• Given data
***

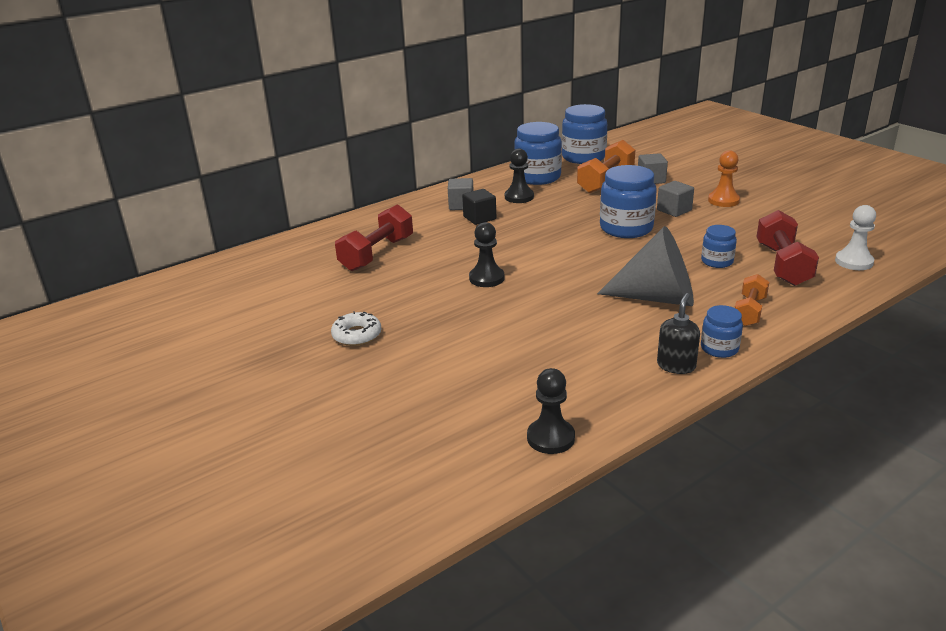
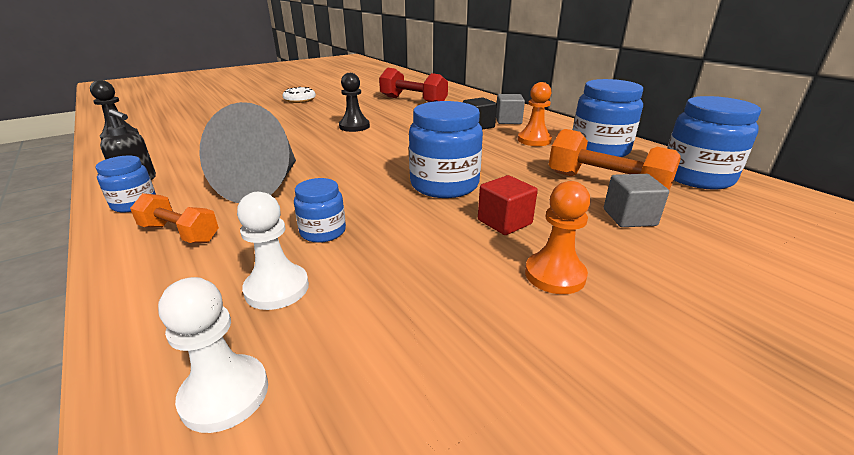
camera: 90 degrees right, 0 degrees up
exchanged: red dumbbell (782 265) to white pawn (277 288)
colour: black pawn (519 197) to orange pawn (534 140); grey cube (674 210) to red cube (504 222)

***

Word for word, reproduce all the data, but not the pictures.

camera: 90 degrees right, 0 degrees up
exchanged: red dumbbell (782 265) to white pawn (277 288)
colour: black pawn (519 197) to orange pawn (534 140); grey cube (674 210) to red cube (504 222)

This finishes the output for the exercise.